- Data under study:
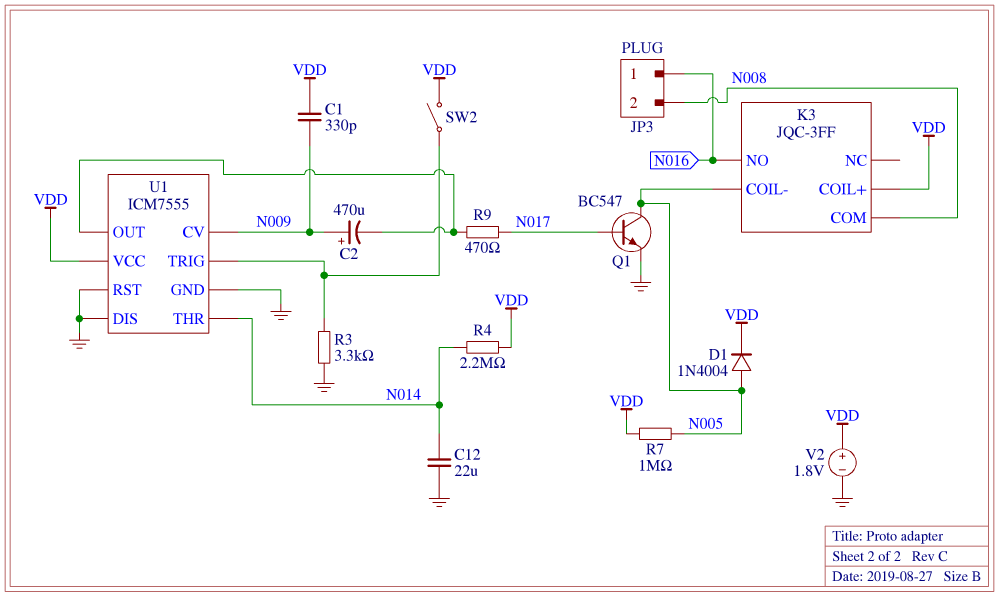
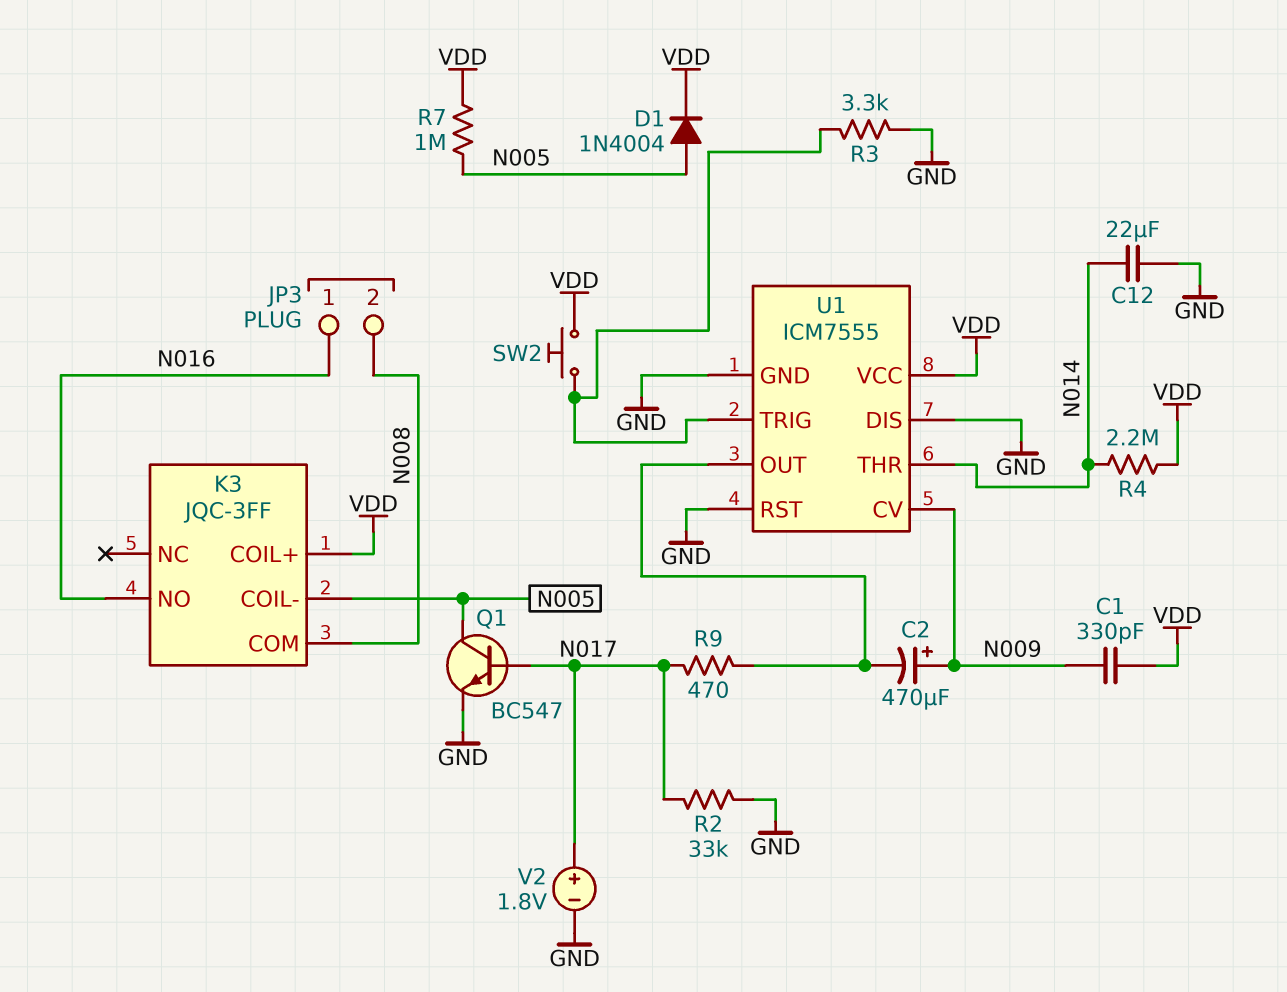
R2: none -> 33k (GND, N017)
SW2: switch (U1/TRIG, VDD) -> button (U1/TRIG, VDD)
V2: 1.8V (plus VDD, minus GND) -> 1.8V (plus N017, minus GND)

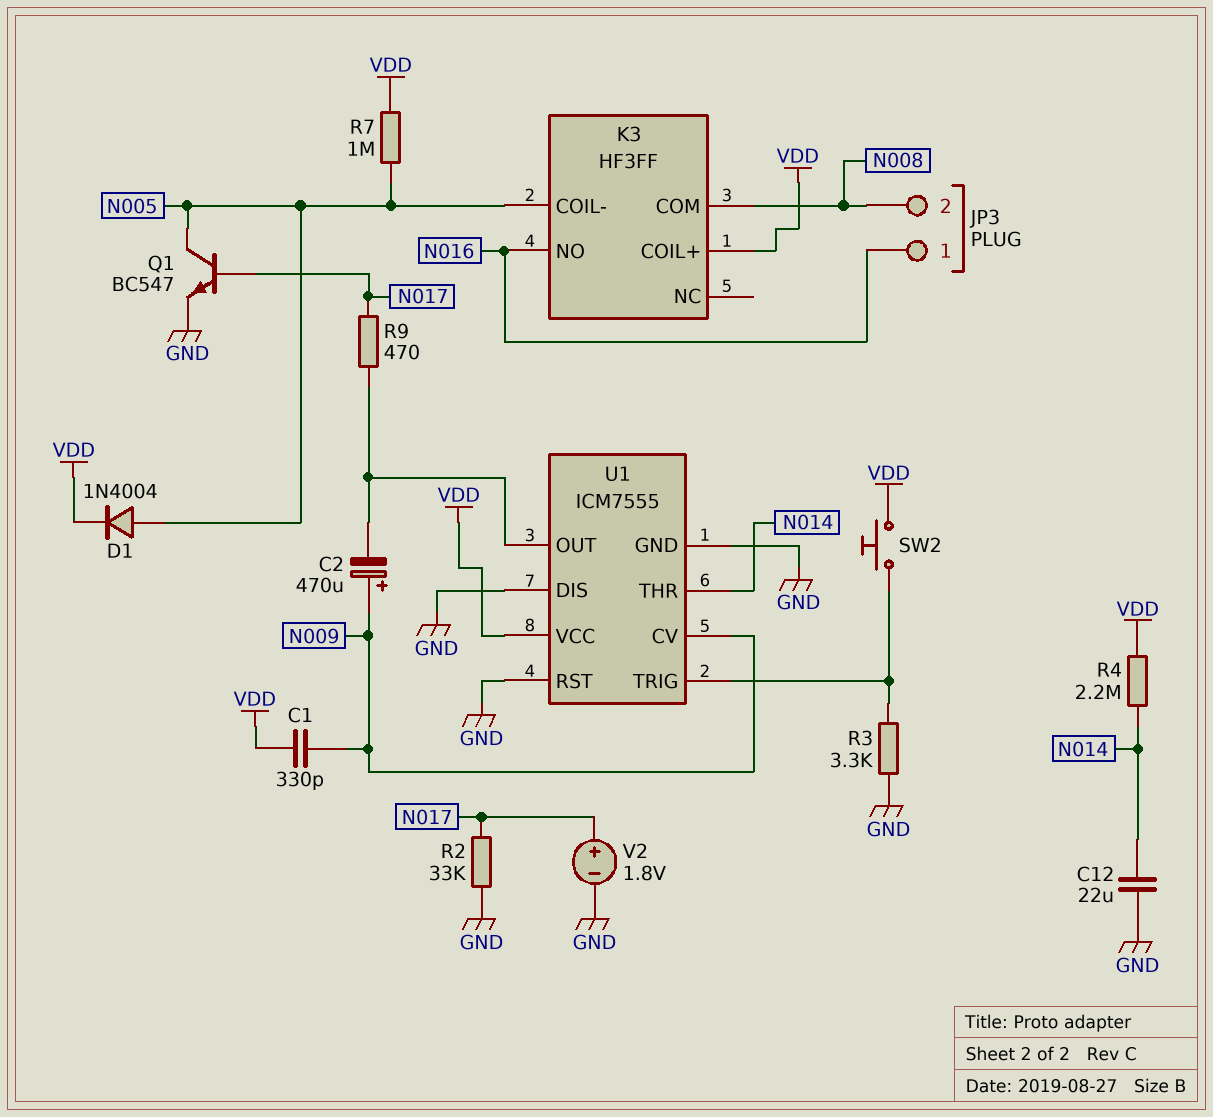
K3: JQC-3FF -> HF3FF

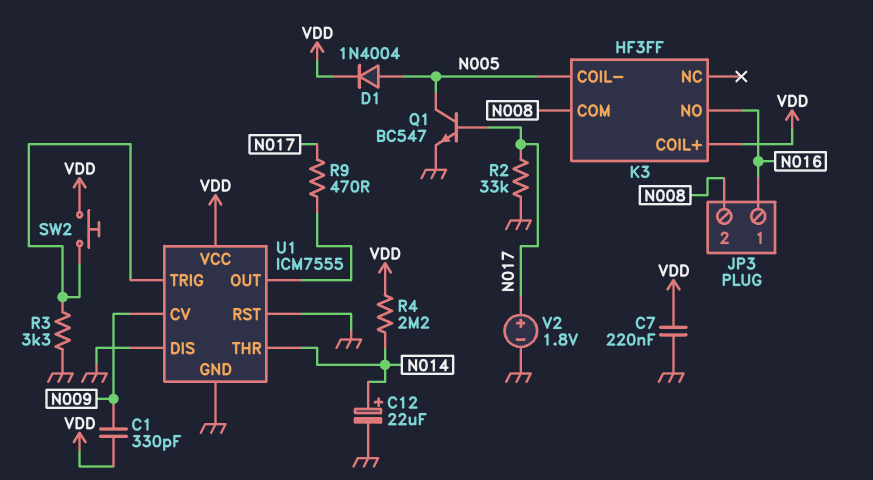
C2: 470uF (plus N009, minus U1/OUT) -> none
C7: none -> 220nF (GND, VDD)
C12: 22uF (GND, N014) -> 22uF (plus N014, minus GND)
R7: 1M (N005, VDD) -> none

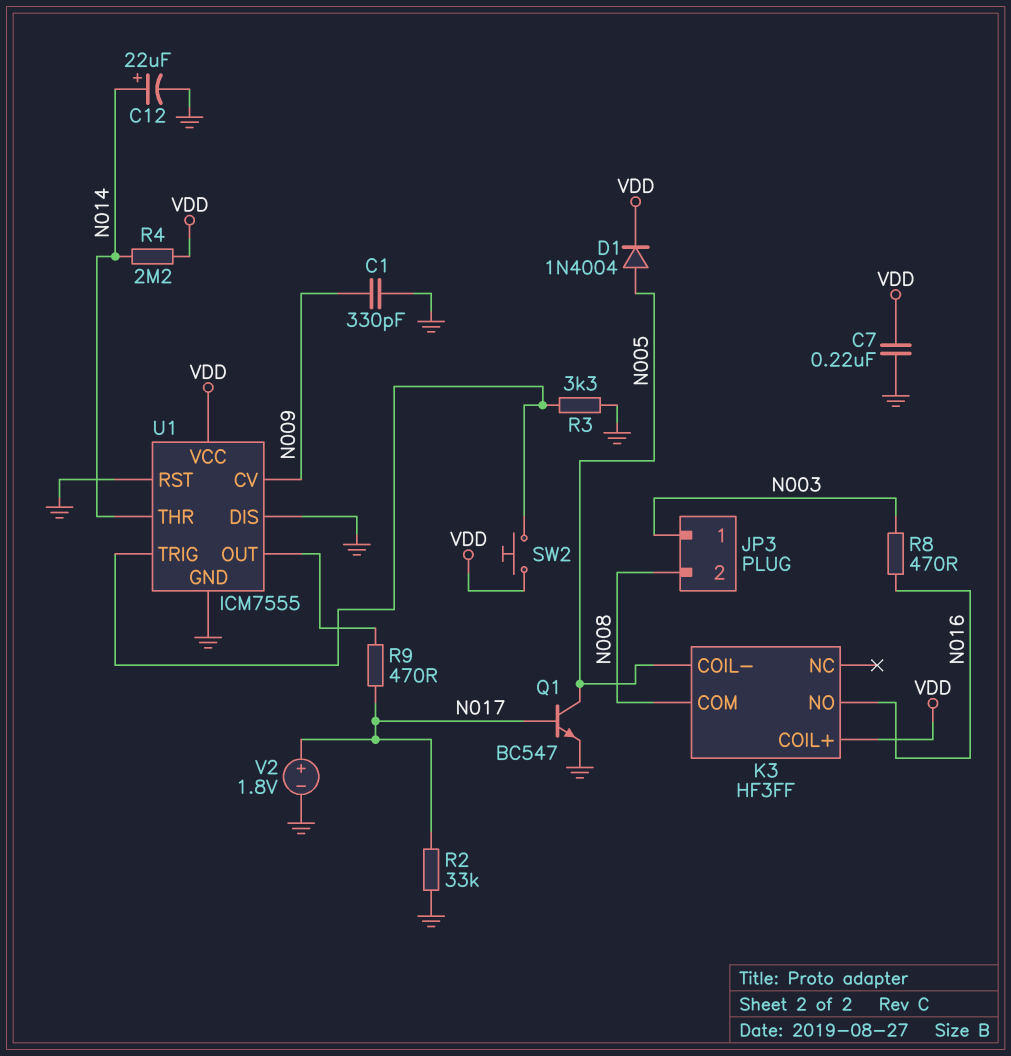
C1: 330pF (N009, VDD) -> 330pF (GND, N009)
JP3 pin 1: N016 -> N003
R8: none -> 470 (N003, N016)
...
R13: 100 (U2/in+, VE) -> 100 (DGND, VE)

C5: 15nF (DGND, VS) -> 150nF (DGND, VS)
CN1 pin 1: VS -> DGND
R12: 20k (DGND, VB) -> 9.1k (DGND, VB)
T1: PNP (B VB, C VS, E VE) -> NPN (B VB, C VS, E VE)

- Description of the task: Copy out only the lines above from the one with "R13: 100 (U2/in+, VE) -> 100 (DGND, VE)" to the one with "T1: PNP (B VB, C", inclusive, exactly as they stand.

- Result:
R13: 100 (U2/in+, VE) -> 100 (DGND, VE)

C5: 15nF (DGND, VS) -> 150nF (DGND, VS)
CN1 pin 1: VS -> DGND
R12: 20k (DGND, VB) -> 9.1k (DGND, VB)
T1: PNP (B VB, C VS, E VE) -> NPN (B VB, C VS, E VE)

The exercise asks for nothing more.